Assigned task.
The required output is every entry, printed exactly as written.

= = = = =

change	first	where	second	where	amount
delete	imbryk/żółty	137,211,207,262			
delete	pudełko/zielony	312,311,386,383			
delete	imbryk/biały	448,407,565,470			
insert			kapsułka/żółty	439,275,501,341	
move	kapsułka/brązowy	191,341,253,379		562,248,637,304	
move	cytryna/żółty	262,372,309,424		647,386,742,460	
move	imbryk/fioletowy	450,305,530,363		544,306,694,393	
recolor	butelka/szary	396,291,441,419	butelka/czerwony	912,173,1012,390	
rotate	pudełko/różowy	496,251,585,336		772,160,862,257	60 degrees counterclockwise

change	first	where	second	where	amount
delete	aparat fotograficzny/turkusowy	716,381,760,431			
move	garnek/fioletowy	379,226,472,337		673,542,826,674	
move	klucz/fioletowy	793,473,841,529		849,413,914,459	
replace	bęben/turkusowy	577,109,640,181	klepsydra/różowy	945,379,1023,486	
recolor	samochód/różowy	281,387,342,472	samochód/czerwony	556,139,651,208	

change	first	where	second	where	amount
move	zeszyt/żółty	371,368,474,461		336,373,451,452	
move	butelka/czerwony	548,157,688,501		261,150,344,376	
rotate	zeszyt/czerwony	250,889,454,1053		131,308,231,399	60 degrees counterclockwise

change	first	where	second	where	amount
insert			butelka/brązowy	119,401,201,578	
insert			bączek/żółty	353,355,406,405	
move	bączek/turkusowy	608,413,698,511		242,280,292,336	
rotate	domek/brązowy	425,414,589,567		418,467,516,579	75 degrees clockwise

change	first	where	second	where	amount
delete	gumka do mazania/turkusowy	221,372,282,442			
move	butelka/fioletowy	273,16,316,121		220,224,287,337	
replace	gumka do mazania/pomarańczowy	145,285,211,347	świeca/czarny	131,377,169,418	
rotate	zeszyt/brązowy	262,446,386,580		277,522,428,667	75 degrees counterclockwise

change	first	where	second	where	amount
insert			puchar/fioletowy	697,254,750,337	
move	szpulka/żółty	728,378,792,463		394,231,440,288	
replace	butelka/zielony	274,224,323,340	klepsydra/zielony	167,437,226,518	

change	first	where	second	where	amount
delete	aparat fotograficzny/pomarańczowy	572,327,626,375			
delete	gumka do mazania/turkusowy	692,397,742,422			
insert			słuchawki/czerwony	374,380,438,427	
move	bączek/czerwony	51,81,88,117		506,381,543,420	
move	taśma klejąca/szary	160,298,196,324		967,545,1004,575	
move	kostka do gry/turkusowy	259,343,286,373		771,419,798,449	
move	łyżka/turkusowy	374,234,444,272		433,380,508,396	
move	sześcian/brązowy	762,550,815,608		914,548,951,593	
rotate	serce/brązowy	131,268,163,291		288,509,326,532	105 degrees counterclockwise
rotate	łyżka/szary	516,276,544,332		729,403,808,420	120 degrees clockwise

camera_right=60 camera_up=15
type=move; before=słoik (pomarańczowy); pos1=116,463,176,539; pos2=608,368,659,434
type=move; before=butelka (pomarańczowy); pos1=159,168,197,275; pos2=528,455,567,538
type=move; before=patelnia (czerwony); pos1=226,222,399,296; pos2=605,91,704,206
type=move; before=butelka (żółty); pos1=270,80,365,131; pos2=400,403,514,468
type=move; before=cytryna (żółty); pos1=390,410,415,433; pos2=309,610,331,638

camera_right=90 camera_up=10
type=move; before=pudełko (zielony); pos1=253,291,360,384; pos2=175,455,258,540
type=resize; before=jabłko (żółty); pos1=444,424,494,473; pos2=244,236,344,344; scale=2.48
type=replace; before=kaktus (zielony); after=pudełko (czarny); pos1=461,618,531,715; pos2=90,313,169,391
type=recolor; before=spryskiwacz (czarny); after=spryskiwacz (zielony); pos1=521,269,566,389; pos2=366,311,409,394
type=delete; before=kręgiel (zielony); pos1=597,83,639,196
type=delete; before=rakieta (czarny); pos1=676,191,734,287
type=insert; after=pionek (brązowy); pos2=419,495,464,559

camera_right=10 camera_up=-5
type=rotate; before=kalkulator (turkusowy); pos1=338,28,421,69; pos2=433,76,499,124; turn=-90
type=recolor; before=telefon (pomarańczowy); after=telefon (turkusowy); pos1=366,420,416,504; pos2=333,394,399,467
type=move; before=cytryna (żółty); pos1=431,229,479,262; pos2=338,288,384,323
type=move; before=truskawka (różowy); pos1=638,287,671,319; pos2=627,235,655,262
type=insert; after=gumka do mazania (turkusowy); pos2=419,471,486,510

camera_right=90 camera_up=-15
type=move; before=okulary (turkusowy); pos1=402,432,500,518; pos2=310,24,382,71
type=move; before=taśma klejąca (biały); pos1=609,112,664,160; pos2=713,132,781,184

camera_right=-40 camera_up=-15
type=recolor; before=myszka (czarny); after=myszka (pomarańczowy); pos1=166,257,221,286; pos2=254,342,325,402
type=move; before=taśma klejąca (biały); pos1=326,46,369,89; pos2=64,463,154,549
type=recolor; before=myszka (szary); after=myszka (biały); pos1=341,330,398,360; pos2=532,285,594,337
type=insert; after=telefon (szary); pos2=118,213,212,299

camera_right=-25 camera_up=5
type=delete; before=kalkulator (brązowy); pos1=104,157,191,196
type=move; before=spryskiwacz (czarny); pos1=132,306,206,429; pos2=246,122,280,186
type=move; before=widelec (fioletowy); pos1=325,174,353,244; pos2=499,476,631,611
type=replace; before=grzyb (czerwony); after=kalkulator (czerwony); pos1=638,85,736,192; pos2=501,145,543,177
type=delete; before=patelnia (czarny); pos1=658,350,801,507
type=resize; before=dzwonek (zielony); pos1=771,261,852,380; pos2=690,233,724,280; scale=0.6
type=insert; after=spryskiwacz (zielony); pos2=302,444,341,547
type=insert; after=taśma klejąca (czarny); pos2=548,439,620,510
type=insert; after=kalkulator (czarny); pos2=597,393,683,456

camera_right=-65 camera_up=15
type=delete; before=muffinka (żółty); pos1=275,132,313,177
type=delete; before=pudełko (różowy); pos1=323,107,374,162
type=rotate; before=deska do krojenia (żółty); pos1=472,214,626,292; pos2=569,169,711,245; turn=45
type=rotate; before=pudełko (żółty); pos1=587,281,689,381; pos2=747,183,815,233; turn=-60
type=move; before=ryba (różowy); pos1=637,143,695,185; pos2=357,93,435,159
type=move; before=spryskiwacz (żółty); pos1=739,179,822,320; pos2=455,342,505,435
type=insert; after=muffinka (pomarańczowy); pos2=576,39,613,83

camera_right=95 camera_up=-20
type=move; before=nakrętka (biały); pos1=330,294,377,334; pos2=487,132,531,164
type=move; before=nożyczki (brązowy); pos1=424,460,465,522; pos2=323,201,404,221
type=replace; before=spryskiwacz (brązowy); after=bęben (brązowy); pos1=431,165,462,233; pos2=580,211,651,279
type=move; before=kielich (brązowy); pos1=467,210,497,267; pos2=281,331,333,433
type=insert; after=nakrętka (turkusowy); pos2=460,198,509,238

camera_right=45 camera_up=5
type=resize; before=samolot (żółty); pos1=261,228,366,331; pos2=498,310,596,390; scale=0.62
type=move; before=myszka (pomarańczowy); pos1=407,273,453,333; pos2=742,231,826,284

= = = = =

Answer to the exercise.
change	first	where	second	where	amount
delete	imbryk/żółty	137,211,207,262			
delete	pudełko/zielony	312,311,386,383			
delete	imbryk/biały	448,407,565,470			
insert			kapsułka/żółty	439,275,501,341	
move	kapsułka/brązowy	191,341,253,379		562,248,637,304	
move	cytryna/żółty	262,372,309,424		647,386,742,460	
move	imbryk/fioletowy	450,305,530,363		544,306,694,393	
recolor	butelka/szary	396,291,441,419	butelka/czerwony	912,173,1012,390	
rotate	pudełko/różowy	496,251,585,336		772,160,862,257	60 degrees counterclockwise

change	first	where	second	where	amount
delete	aparat fotograficzny/turkusowy	716,381,760,431			
move	garnek/fioletowy	379,226,472,337		673,542,826,674	
move	klucz/fioletowy	793,473,841,529		849,413,914,459	
replace	bęben/turkusowy	577,109,640,181	klepsydra/różowy	945,379,1023,486	
recolor	samochód/różowy	281,387,342,472	samochód/czerwony	556,139,651,208	

change	first	where	second	where	amount
move	zeszyt/żółty	371,368,474,461		336,373,451,452	
move	butelka/czerwony	548,157,688,501		261,150,344,376	
rotate	zeszyt/czerwony	250,889,454,1053		131,308,231,399	60 degrees counterclockwise

change	first	where	second	where	amount
insert			butelka/brązowy	119,401,201,578	
insert			bączek/żółty	353,355,406,405	
move	bączek/turkusowy	608,413,698,511		242,280,292,336	
rotate	domek/brązowy	425,414,589,567		418,467,516,579	75 degrees clockwise

change	first	where	second	where	amount
delete	gumka do mazania/turkusowy	221,372,282,442			
move	butelka/fioletowy	273,16,316,121		220,224,287,337	
replace	gumka do mazania/pomarańczowy	145,285,211,347	świeca/czarny	131,377,169,418	
rotate	zeszyt/brązowy	262,446,386,580		277,522,428,667	75 degrees counterclockwise

change	first	where	second	where	amount
insert			puchar/fioletowy	697,254,750,337	
move	szpulka/żółty	728,378,792,463		394,231,440,288	
replace	butelka/zielony	274,224,323,340	klepsydra/zielony	167,437,226,518	

change	first	where	second	where	amount
delete	aparat fotograficzny/pomarańczowy	572,327,626,375			
delete	gumka do mazania/turkusowy	692,397,742,422			
insert			słuchawki/czerwony	374,380,438,427	
move	bączek/czerwony	51,81,88,117		506,381,543,420	
move	taśma klejąca/szary	160,298,196,324		967,545,1004,575	
move	kostka do gry/turkusowy	259,343,286,373		771,419,798,449	
move	łyżka/turkusowy	374,234,444,272		433,380,508,396	
move	sześcian/brązowy	762,550,815,608		914,548,951,593	
rotate	serce/brązowy	131,268,163,291		288,509,326,532	105 degrees counterclockwise
rotate	łyżka/szary	516,276,544,332		729,403,808,420	120 degrees clockwise

camera_right=60 camera_up=15
type=move; before=słoik (pomarańczowy); pos1=116,463,176,539; pos2=608,368,659,434
type=move; before=butelka (pomarańczowy); pos1=159,168,197,275; pos2=528,455,567,538
type=move; before=patelnia (czerwony); pos1=226,222,399,296; pos2=605,91,704,206
type=move; before=butelka (żółty); pos1=270,80,365,131; pos2=400,403,514,468
type=move; before=cytryna (żółty); pos1=390,410,415,433; pos2=309,610,331,638

camera_right=90 camera_up=10
type=move; before=pudełko (zielony); pos1=253,291,360,384; pos2=175,455,258,540
type=resize; before=jabłko (żółty); pos1=444,424,494,473; pos2=244,236,344,344; scale=2.48
type=replace; before=kaktus (zielony); after=pudełko (czarny); pos1=461,618,531,715; pos2=90,313,169,391
type=recolor; before=spryskiwacz (czarny); after=spryskiwacz (zielony); pos1=521,269,566,389; pos2=366,311,409,394
type=delete; before=kręgiel (zielony); pos1=597,83,639,196
type=delete; before=rakieta (czarny); pos1=676,191,734,287
type=insert; after=pionek (brązowy); pos2=419,495,464,559

camera_right=10 camera_up=-5
type=rotate; before=kalkulator (turkusowy); pos1=338,28,421,69; pos2=433,76,499,124; turn=-90
type=recolor; before=telefon (pomarańczowy); after=telefon (turkusowy); pos1=366,420,416,504; pos2=333,394,399,467
type=move; before=cytryna (żółty); pos1=431,229,479,262; pos2=338,288,384,323
type=move; before=truskawka (różowy); pos1=638,287,671,319; pos2=627,235,655,262
type=insert; after=gumka do mazania (turkusowy); pos2=419,471,486,510

camera_right=90 camera_up=-15
type=move; before=okulary (turkusowy); pos1=402,432,500,518; pos2=310,24,382,71
type=move; before=taśma klejąca (biały); pos1=609,112,664,160; pos2=713,132,781,184

camera_right=-40 camera_up=-15
type=recolor; before=myszka (czarny); after=myszka (pomarańczowy); pos1=166,257,221,286; pos2=254,342,325,402
type=move; before=taśma klejąca (biały); pos1=326,46,369,89; pos2=64,463,154,549
type=recolor; before=myszka (szary); after=myszka (biały); pos1=341,330,398,360; pos2=532,285,594,337
type=insert; after=telefon (szary); pos2=118,213,212,299

camera_right=-25 camera_up=5
type=delete; before=kalkulator (brązowy); pos1=104,157,191,196
type=move; before=spryskiwacz (czarny); pos1=132,306,206,429; pos2=246,122,280,186
type=move; before=widelec (fioletowy); pos1=325,174,353,244; pos2=499,476,631,611
type=replace; before=grzyb (czerwony); after=kalkulator (czerwony); pos1=638,85,736,192; pos2=501,145,543,177
type=delete; before=patelnia (czarny); pos1=658,350,801,507
type=resize; before=dzwonek (zielony); pos1=771,261,852,380; pos2=690,233,724,280; scale=0.6
type=insert; after=spryskiwacz (zielony); pos2=302,444,341,547
type=insert; after=taśma klejąca (czarny); pos2=548,439,620,510
type=insert; after=kalkulator (czarny); pos2=597,393,683,456

camera_right=-65 camera_up=15
type=delete; before=muffinka (żółty); pos1=275,132,313,177
type=delete; before=pudełko (różowy); pos1=323,107,374,162
type=rotate; before=deska do krojenia (żółty); pos1=472,214,626,292; pos2=569,169,711,245; turn=45
type=rotate; before=pudełko (żółty); pos1=587,281,689,381; pos2=747,183,815,233; turn=-60
type=move; before=ryba (różowy); pos1=637,143,695,185; pos2=357,93,435,159
type=move; before=spryskiwacz (żółty); pos1=739,179,822,320; pos2=455,342,505,435
type=insert; after=muffinka (pomarańczowy); pos2=576,39,613,83

camera_right=95 camera_up=-20
type=move; before=nakrętka (biały); pos1=330,294,377,334; pos2=487,132,531,164
type=move; before=nożyczki (brązowy); pos1=424,460,465,522; pos2=323,201,404,221
type=replace; before=spryskiwacz (brązowy); after=bęben (brązowy); pos1=431,165,462,233; pos2=580,211,651,279
type=move; before=kielich (brązowy); pos1=467,210,497,267; pos2=281,331,333,433
type=insert; after=nakrętka (turkusowy); pos2=460,198,509,238

camera_right=45 camera_up=5
type=resize; before=samolot (żółty); pos1=261,228,366,331; pos2=498,310,596,390; scale=0.62
type=move; before=myszka (pomarańczowy); pos1=407,273,453,333; pos2=742,231,826,284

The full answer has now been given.